Data for analysis section start

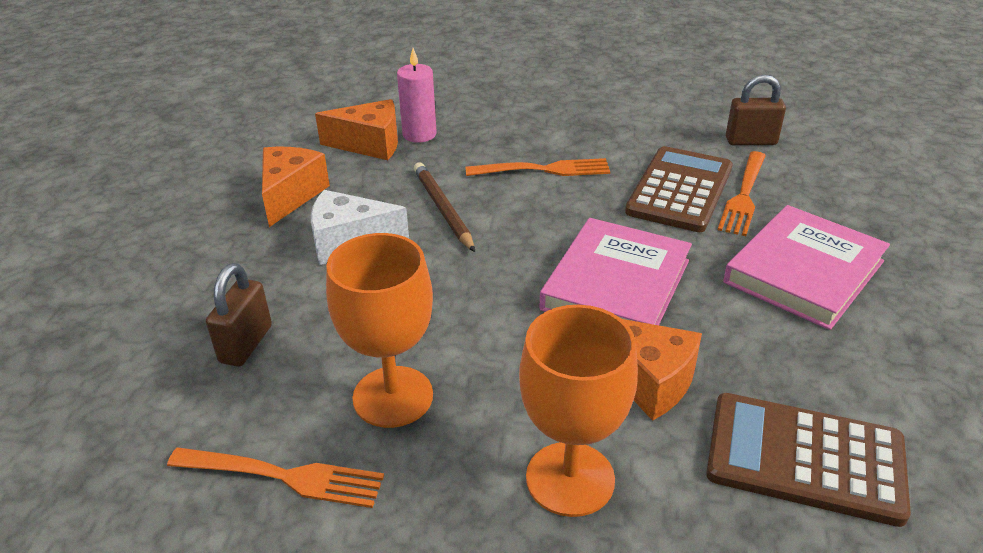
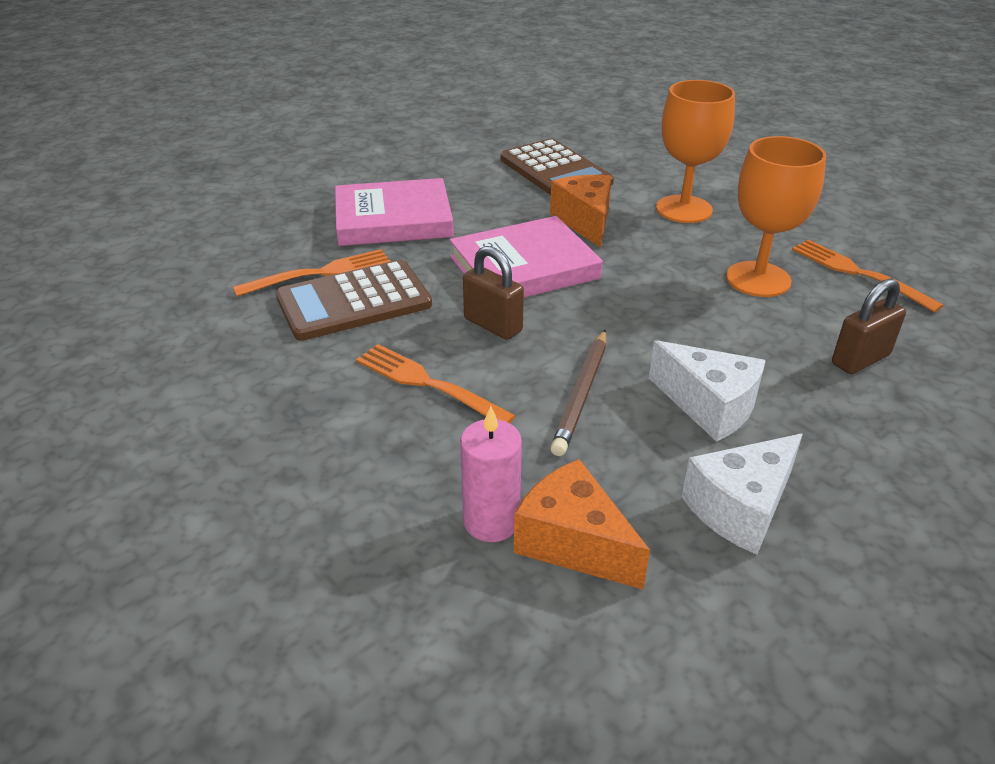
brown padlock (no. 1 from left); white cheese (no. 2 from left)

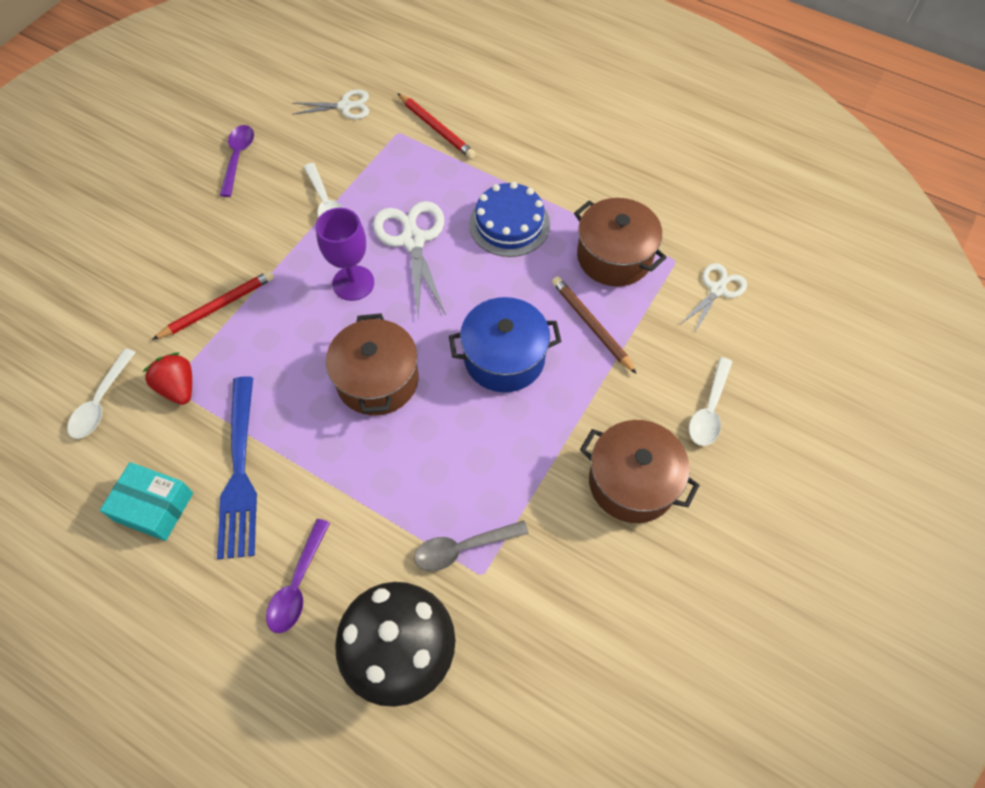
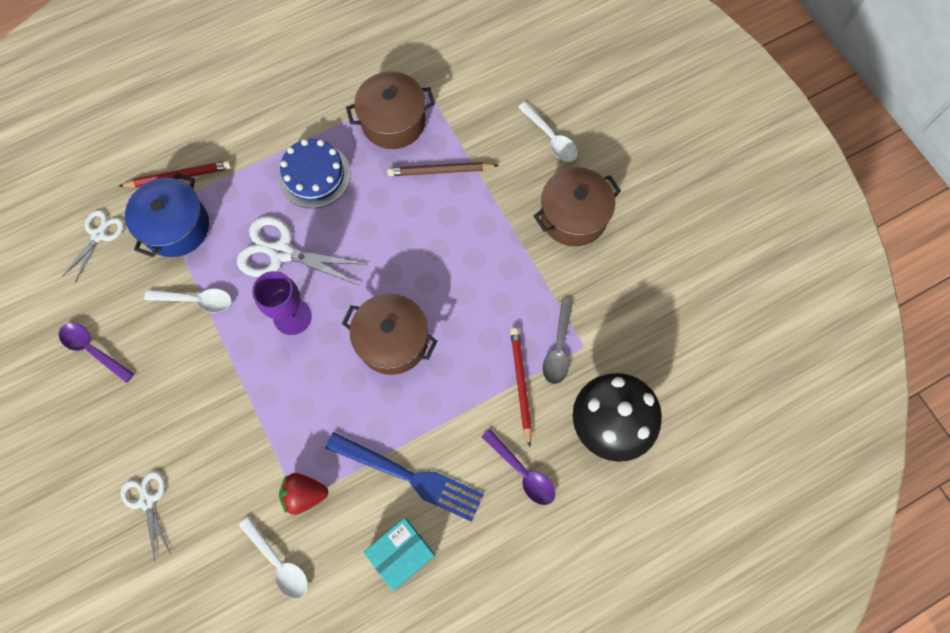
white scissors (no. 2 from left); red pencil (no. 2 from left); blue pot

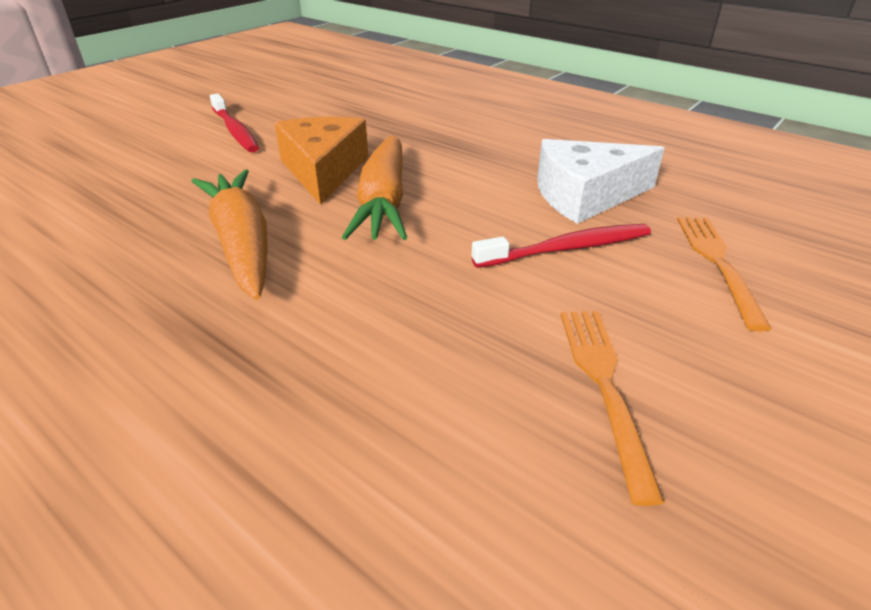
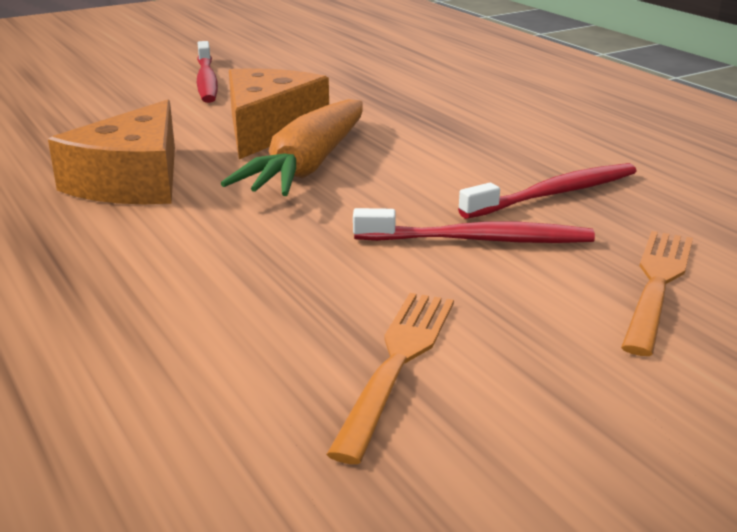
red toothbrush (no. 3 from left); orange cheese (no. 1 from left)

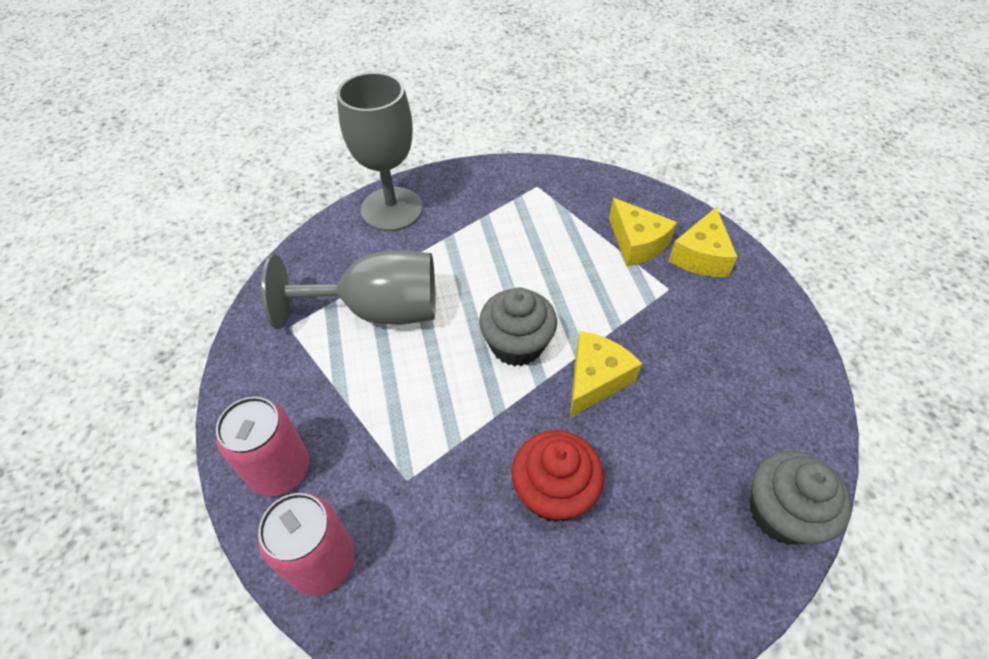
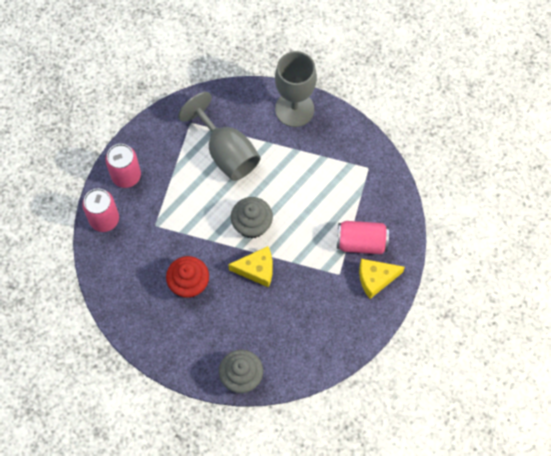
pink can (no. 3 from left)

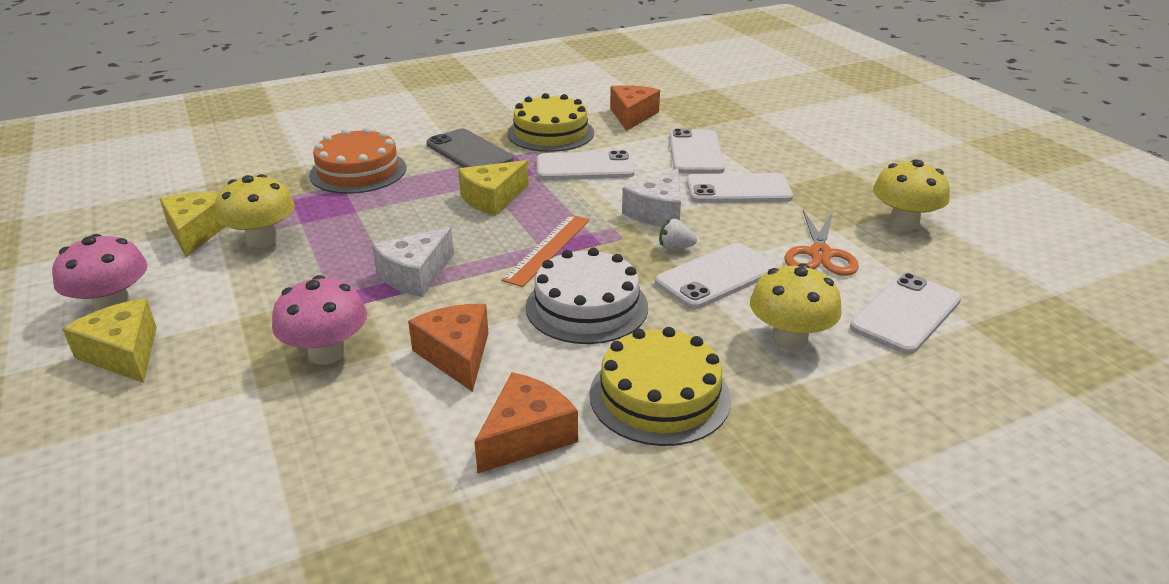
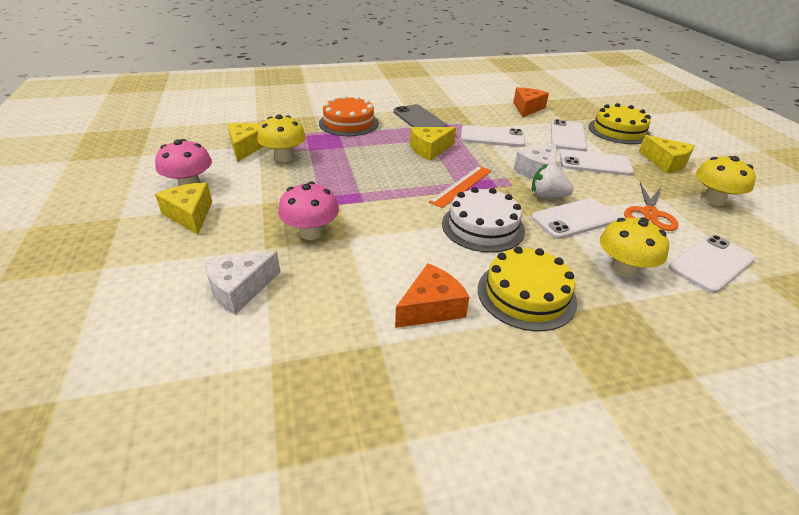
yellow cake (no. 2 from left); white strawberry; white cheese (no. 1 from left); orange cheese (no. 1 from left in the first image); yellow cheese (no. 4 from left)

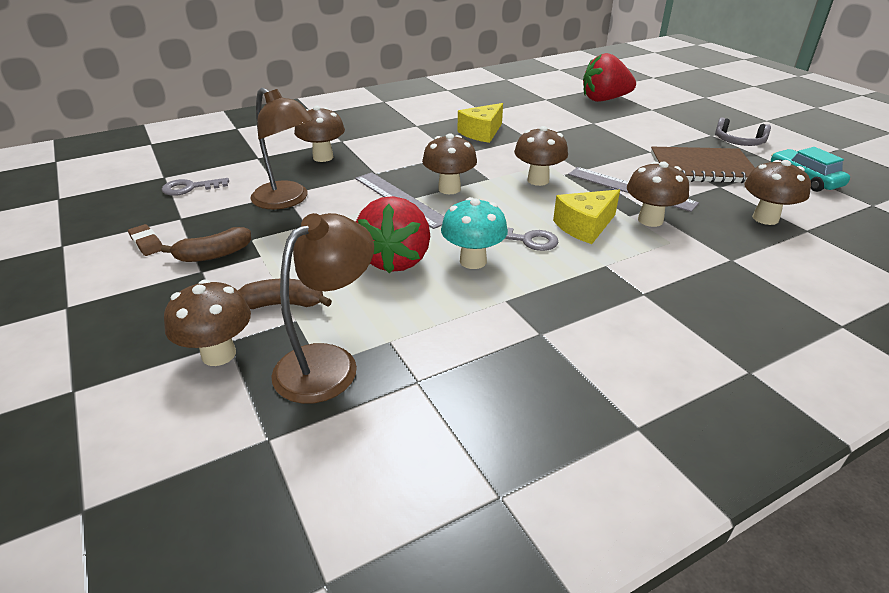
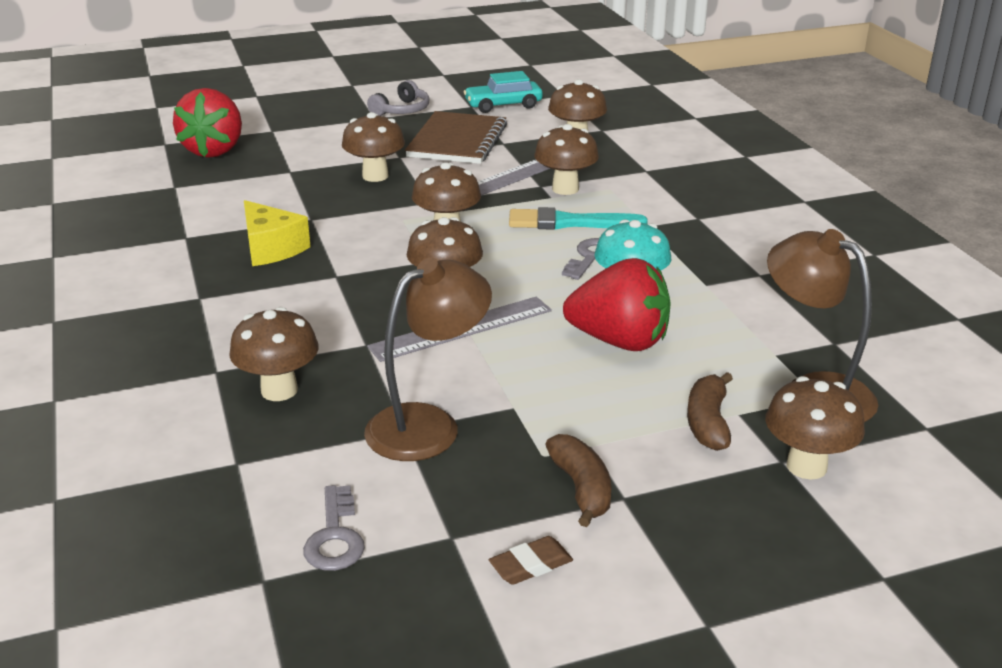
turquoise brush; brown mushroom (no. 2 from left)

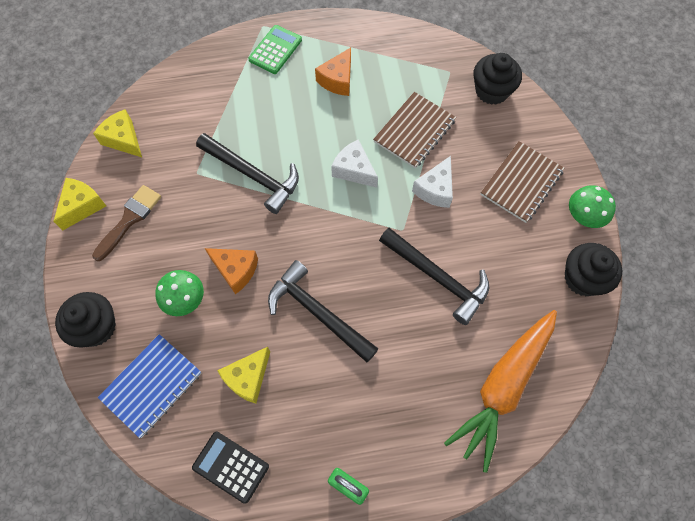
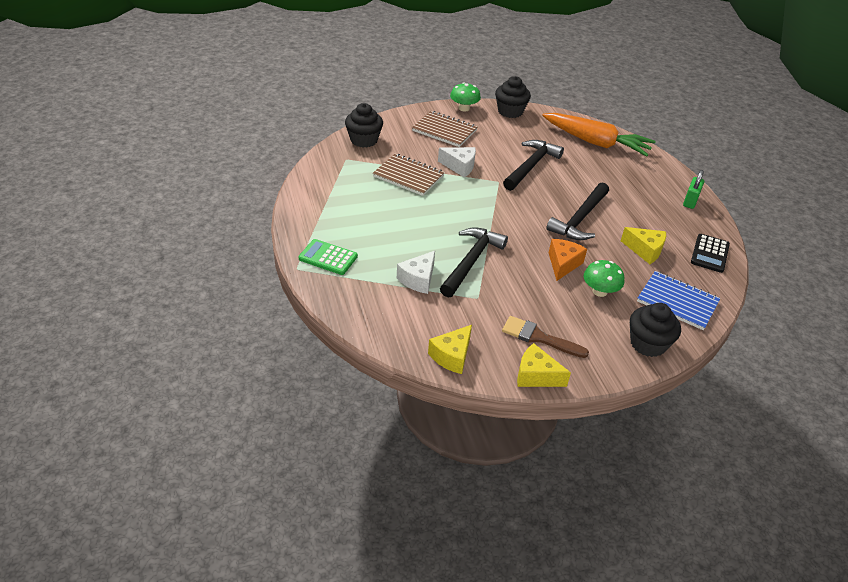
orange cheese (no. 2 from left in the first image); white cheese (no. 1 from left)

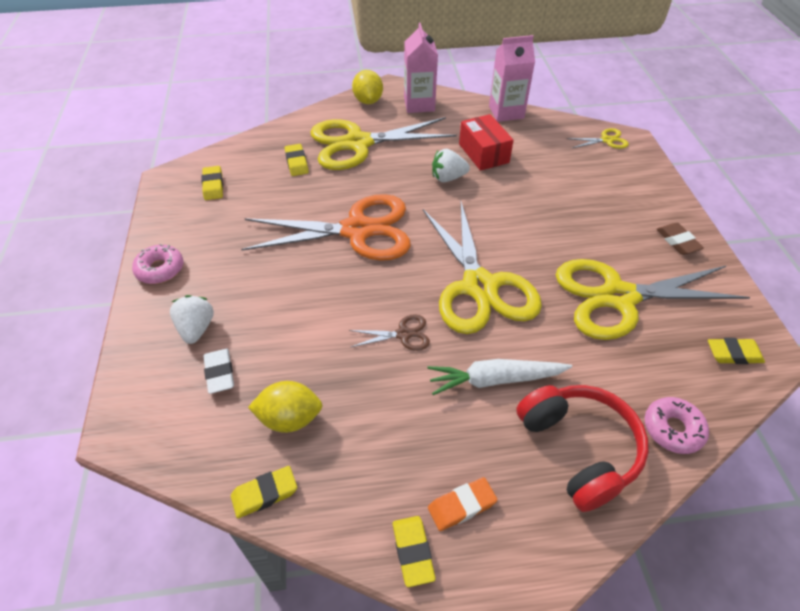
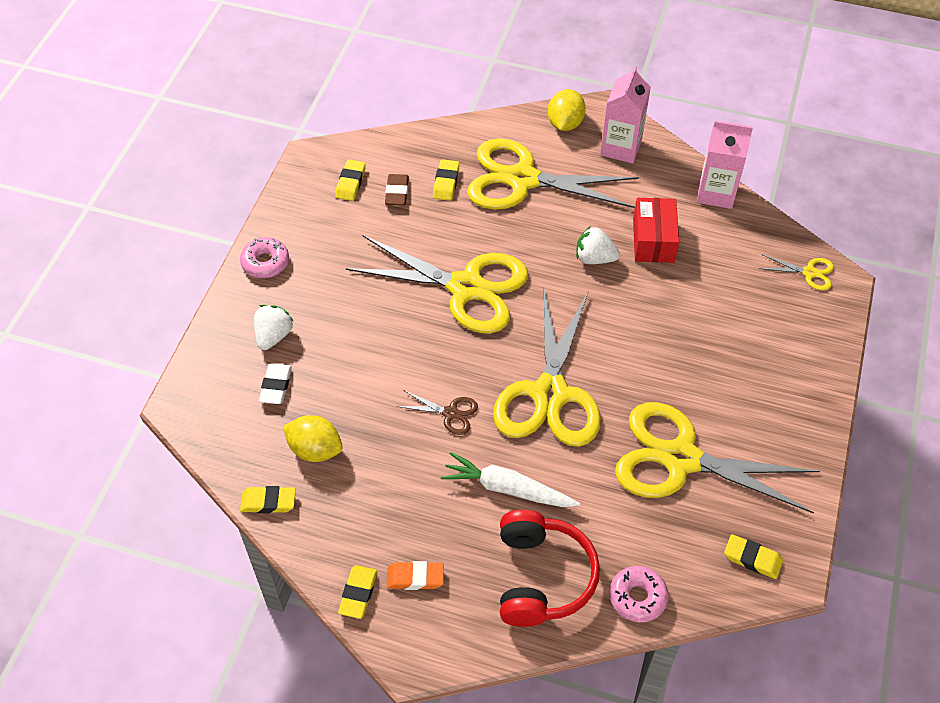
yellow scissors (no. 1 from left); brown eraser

Data for analysis section end

◆ Work task: Would you transcribe all of the data exactly, omitting any pictures?

◆ Task answer:
brown padlock (no. 1 from left); white cheese (no. 2 from left)

white scissors (no. 2 from left); red pencil (no. 2 from left); blue pot

red toothbrush (no. 3 from left); orange cheese (no. 1 from left)

pink can (no. 3 from left)

yellow cake (no. 2 from left); white strawberry; white cheese (no. 1 from left); orange cheese (no. 1 from left in the first image); yellow cheese (no. 4 from left)

turquoise brush; brown mushroom (no. 2 from left)

orange cheese (no. 2 from left in the first image); white cheese (no. 1 from left)

yellow scissors (no. 1 from left); brown eraser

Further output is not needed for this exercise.